Task description –
In the data below, find the line containing "(332, 158) = (297, 496): orange" and the line containing "(305, 477) = (369, 419): blue", then reproduce them and every line between, exactly. Omit pictures.

---------------

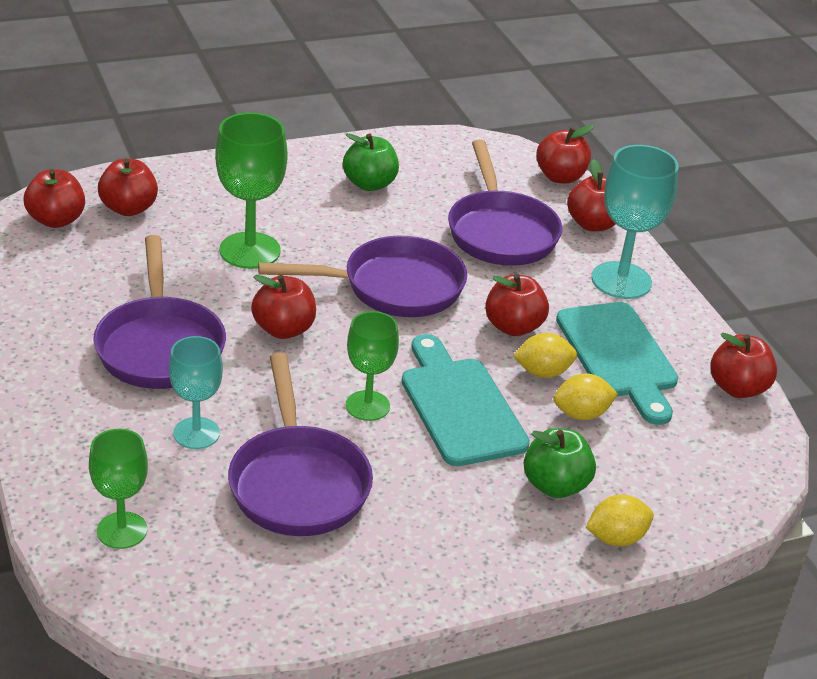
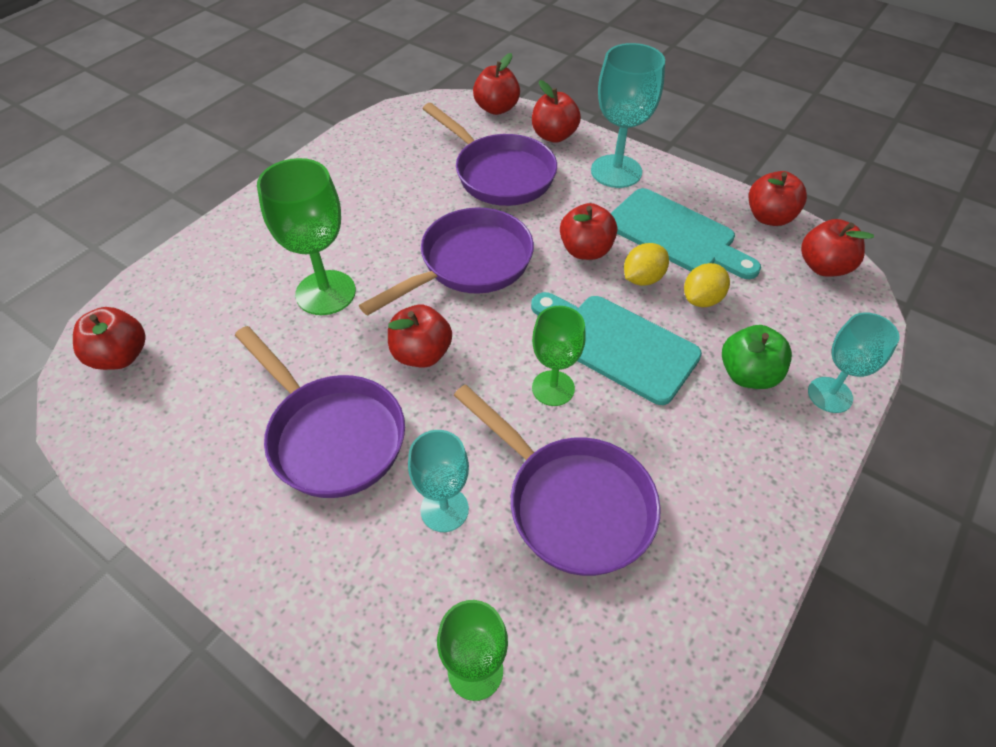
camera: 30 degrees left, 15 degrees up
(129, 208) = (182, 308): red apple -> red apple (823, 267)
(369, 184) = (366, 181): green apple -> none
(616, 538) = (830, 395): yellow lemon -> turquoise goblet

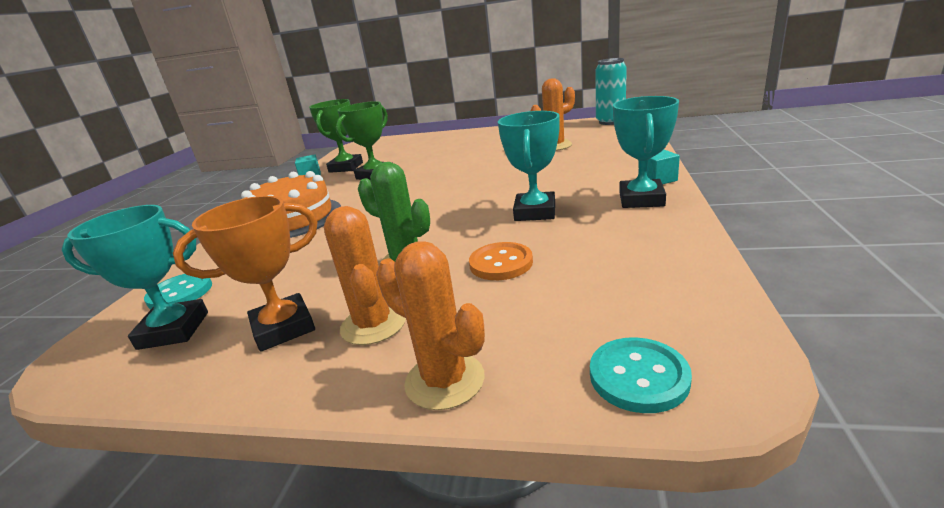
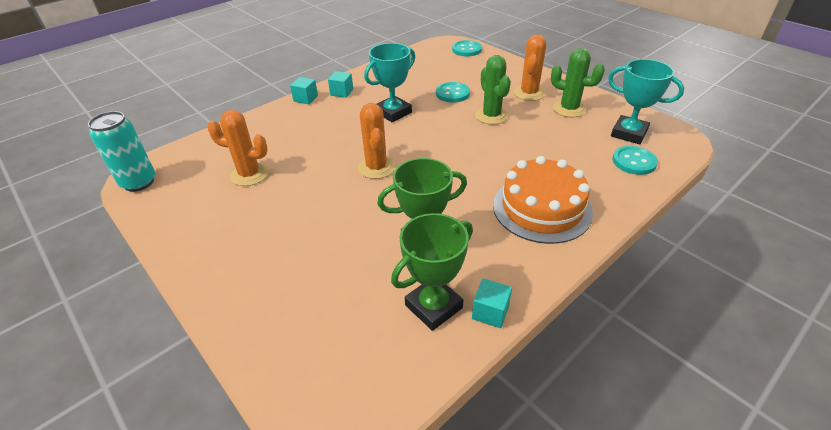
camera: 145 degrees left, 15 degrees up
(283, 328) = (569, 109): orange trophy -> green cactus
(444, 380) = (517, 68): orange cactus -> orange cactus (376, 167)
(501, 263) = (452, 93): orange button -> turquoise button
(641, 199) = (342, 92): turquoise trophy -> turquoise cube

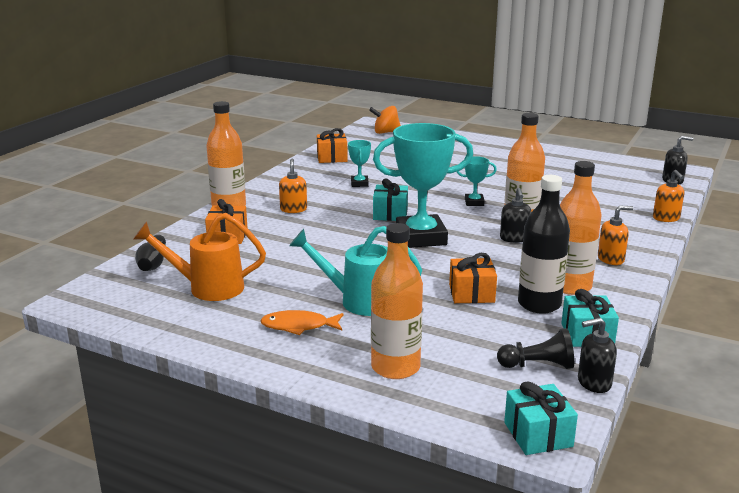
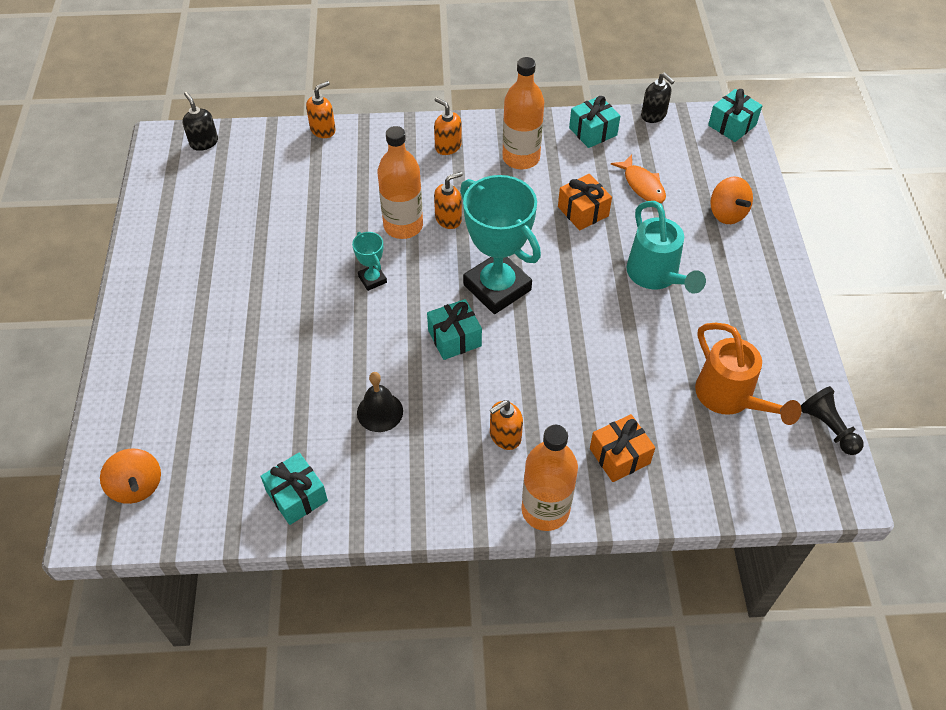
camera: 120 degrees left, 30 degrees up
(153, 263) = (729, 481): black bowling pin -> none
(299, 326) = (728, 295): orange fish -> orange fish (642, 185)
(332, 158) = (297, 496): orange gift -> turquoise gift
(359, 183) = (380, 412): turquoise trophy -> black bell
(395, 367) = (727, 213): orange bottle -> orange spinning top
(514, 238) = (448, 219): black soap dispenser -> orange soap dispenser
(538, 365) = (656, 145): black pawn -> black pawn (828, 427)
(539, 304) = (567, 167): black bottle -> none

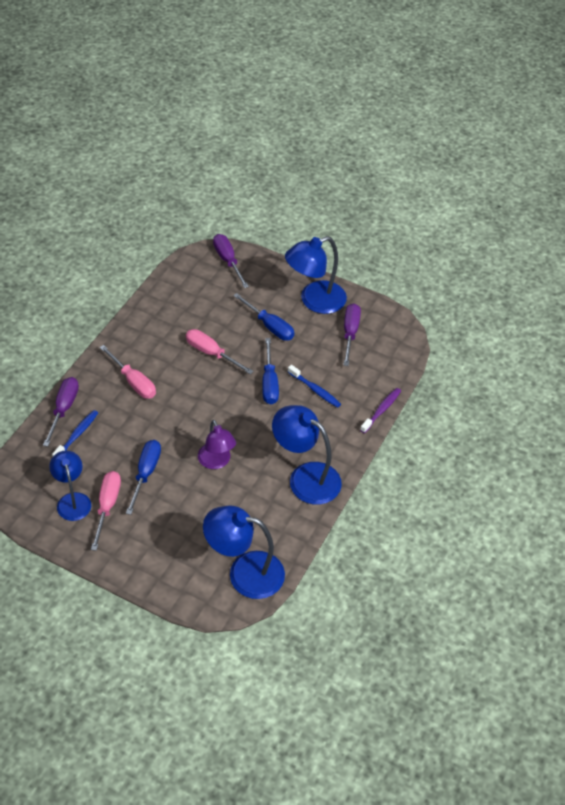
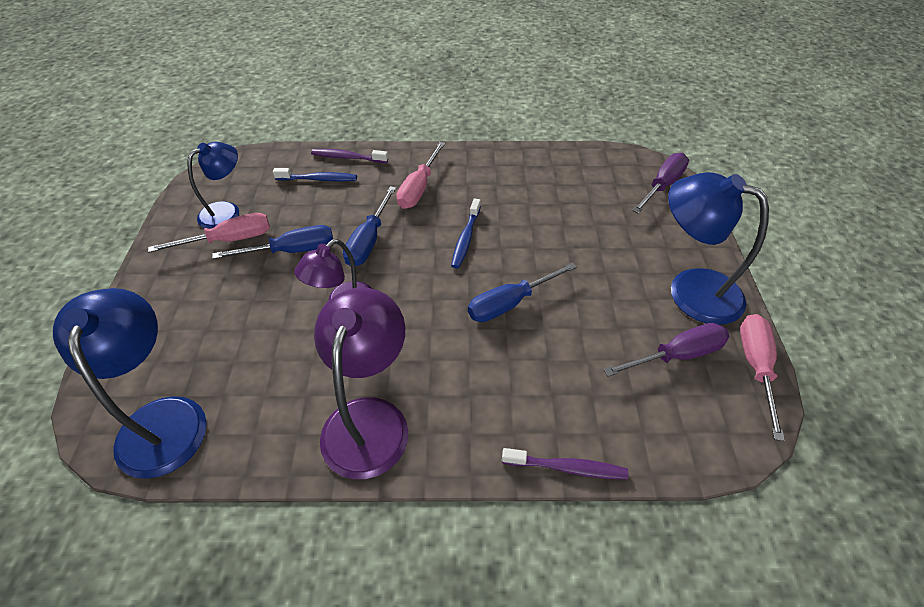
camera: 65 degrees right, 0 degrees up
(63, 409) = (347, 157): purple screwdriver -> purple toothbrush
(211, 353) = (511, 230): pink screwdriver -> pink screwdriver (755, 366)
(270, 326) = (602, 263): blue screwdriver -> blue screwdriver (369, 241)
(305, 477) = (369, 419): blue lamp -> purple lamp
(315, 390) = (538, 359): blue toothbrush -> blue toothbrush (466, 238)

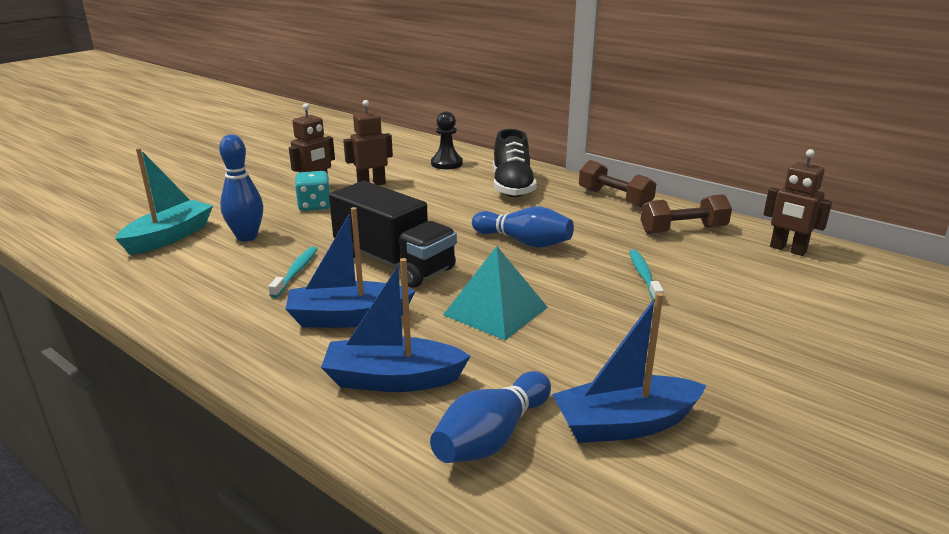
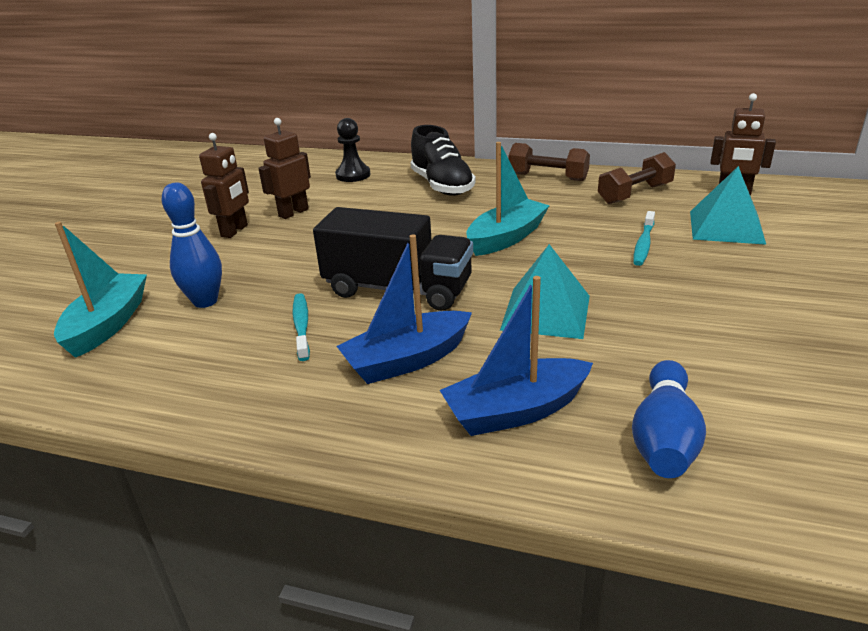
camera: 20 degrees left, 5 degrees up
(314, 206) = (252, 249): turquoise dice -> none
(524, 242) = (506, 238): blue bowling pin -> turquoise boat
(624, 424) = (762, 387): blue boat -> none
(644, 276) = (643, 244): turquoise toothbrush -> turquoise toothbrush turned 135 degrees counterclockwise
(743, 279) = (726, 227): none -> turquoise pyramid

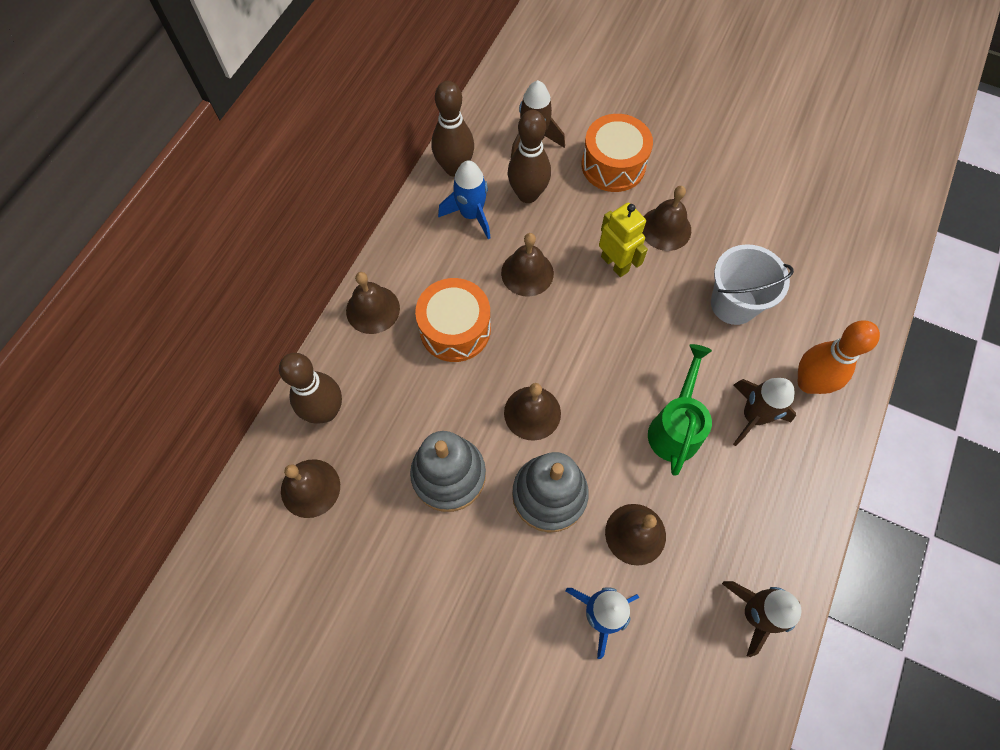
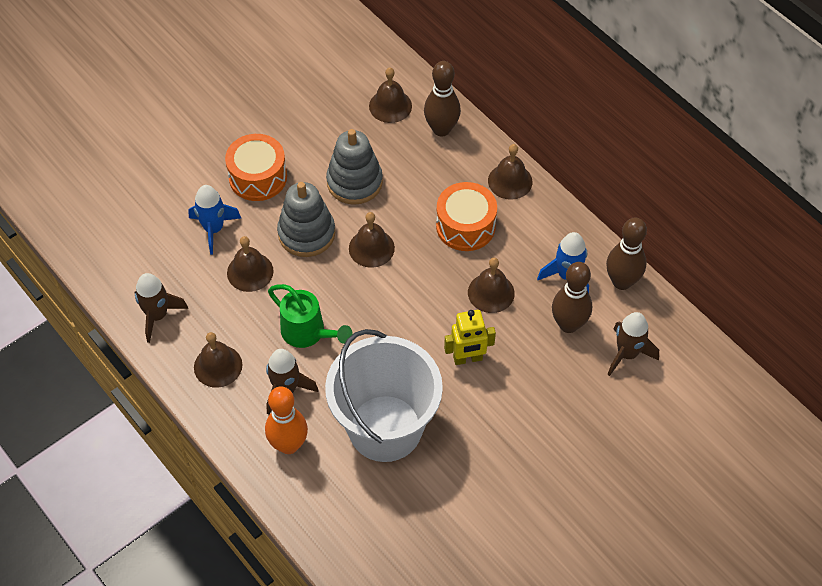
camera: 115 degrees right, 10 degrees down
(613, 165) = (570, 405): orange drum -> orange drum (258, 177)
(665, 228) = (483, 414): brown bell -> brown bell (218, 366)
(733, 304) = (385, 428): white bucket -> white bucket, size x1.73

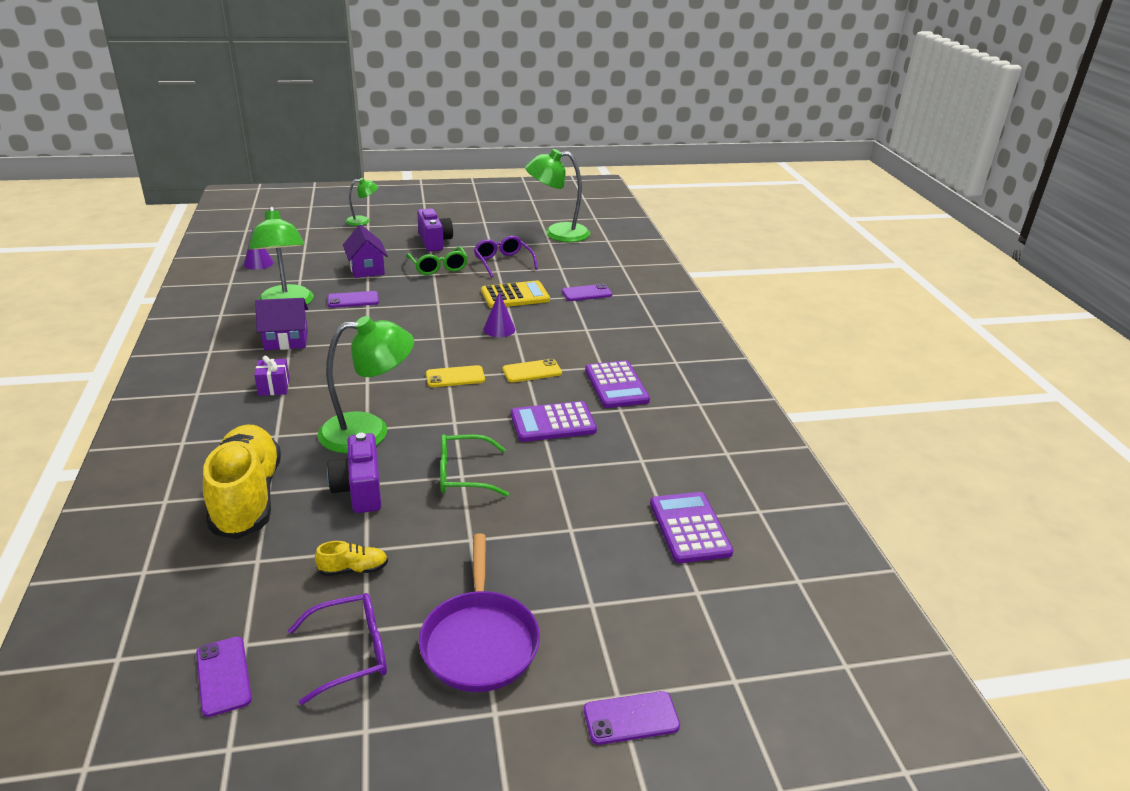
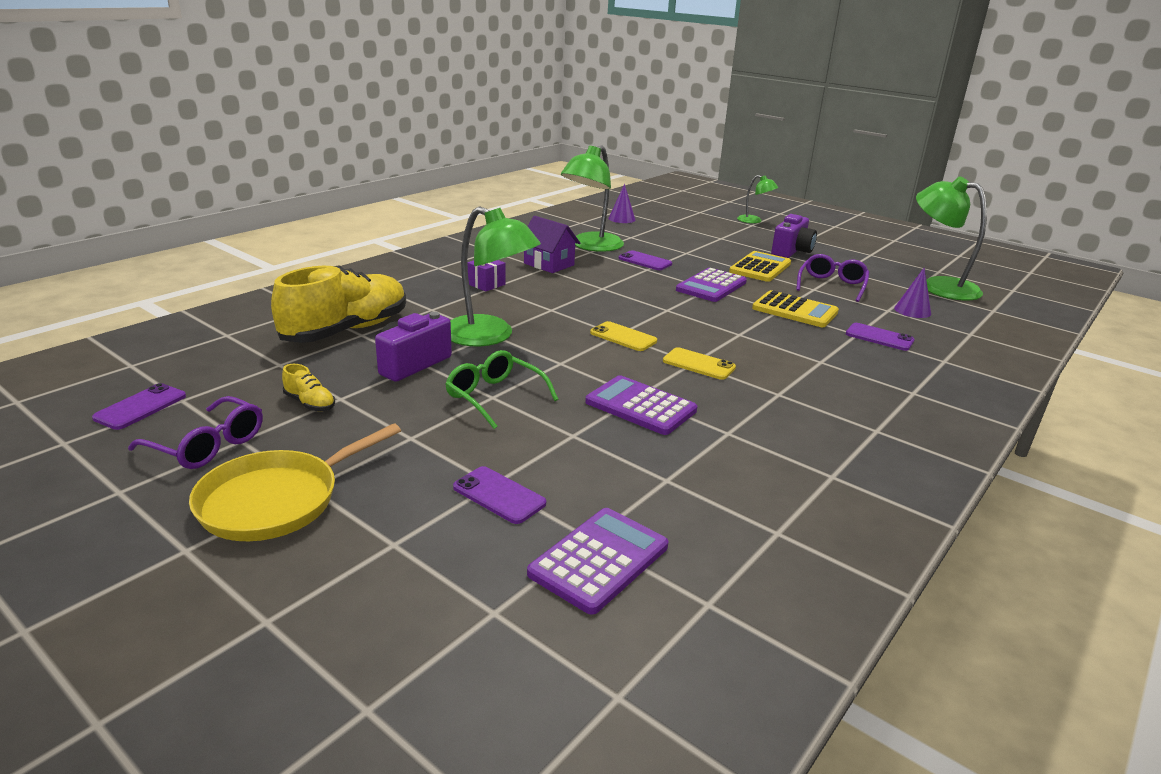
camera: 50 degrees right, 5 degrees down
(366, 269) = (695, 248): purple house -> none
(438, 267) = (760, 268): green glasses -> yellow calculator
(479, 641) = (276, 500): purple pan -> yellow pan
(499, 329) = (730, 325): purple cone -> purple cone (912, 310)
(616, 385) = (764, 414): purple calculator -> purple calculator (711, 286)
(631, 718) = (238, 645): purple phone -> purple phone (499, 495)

---------------

Finished task –
(332, 158) = (297, 496): orange gift -> turquoise gift
(359, 183) = (380, 412): turquoise trophy -> black bell
(395, 367) = (727, 213): orange bottle -> orange spinning top
(514, 238) = (448, 219): black soap dispenser -> orange soap dispenser
(538, 365) = (656, 145): black pawn -> black pawn (828, 427)
(539, 304) = (567, 167): black bottle -> none

camera: 65 degrees right, 0 degrees up
(63, 409) = (347, 157): purple screwdriver -> purple toothbrush
(211, 353) = (511, 230): pink screwdriver -> pink screwdriver (755, 366)
(270, 326) = (602, 263): blue screwdriver -> blue screwdriver (369, 241)
(305, 477) = (369, 419): blue lamp -> purple lamp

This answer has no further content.